- [How to complete this task] Tally the lines in the records underneath that contain the string "black", and state the figure by itself.

- [Records to use]
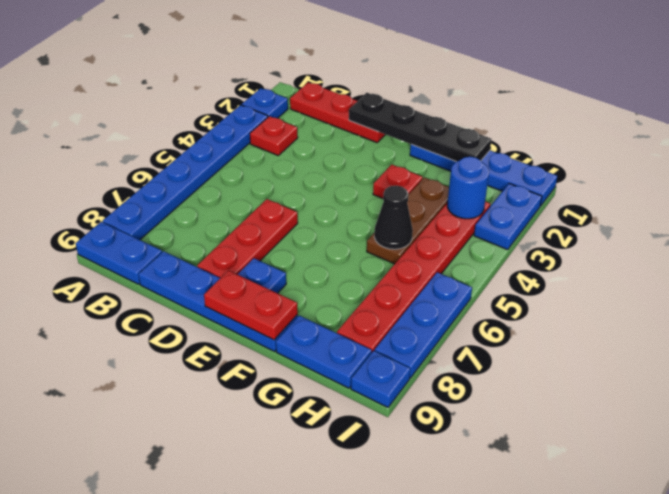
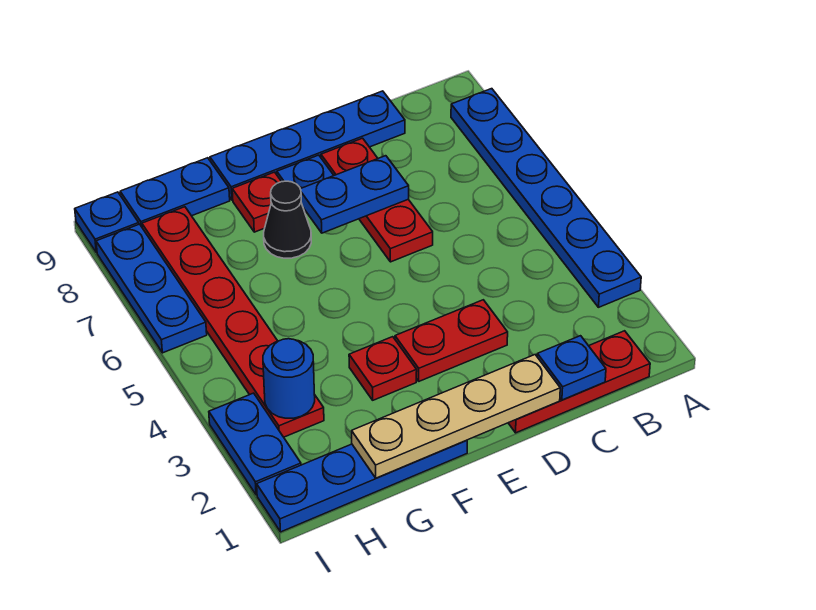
blue plate A2 level 1 -> blue plate C1 level 2
blue plate A9:B9 level 1 -> blue plate D7:E7 level 2
red plate B3 level 1 -> red plate F8 level 1
black plate D1:G1 level 2 -> tan plate D1:G1 level 2
red plate E9:F9 level 2 -> red plate D3:E3 level 1
brown plate G3:G5 level 1 -> none
black cone G5 level 2 -> black cone F7 level 1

- [Problem solution] 2